Records shown:
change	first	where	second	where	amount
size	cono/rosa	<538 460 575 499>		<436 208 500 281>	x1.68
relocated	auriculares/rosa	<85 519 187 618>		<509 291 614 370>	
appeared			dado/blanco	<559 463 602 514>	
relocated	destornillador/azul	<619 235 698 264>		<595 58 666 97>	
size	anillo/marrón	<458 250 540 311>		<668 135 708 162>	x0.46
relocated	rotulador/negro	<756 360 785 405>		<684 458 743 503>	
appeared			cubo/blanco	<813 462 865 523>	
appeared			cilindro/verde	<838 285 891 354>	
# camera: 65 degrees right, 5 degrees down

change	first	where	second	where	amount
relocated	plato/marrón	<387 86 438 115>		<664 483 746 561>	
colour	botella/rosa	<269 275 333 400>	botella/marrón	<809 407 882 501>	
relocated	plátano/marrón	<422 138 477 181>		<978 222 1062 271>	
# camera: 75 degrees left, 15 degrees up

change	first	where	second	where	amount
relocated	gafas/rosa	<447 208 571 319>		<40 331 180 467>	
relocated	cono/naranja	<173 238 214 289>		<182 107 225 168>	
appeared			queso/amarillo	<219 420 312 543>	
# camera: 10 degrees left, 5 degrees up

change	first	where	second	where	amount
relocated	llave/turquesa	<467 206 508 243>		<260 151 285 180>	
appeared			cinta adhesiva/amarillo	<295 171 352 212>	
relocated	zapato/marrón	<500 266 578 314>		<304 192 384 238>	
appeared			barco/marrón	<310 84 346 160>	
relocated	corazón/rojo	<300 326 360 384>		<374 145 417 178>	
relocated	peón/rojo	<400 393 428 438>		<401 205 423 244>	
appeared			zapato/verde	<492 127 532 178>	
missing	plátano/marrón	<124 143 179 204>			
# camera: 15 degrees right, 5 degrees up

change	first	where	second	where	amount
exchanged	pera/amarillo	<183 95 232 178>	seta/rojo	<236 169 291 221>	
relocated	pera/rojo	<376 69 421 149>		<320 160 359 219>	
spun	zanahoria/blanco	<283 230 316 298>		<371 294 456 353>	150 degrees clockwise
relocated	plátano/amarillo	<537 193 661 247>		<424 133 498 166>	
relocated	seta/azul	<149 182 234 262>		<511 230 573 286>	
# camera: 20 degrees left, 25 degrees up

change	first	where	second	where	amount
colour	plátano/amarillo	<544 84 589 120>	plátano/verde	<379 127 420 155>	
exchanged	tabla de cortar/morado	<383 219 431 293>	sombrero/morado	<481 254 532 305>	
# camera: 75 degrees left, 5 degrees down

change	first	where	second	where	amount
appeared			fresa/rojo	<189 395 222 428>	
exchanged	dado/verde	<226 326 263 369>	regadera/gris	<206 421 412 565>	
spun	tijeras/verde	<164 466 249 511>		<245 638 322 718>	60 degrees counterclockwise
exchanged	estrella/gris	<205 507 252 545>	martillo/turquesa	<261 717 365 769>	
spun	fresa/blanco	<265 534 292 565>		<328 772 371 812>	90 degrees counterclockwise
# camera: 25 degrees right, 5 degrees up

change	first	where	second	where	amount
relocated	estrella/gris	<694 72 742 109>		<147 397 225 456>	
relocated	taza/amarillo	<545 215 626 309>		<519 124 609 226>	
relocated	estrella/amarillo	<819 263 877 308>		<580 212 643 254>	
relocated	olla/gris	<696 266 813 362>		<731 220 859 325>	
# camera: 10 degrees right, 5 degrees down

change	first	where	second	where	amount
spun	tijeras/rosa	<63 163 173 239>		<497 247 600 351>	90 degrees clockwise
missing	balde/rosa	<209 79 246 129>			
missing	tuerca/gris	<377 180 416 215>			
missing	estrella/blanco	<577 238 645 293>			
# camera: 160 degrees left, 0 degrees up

Assigned task: Everything from the line with "458 743 503>" through the line with "285 891 354>" should be written out exactly as it appears above, end lines included, and nothing outside that range.

Your response:
relocated	rotulador/negro	<756 360 785 405>		<684 458 743 503>	
appeared			cubo/blanco	<813 462 865 523>	
appeared			cilindro/verde	<838 285 891 354>	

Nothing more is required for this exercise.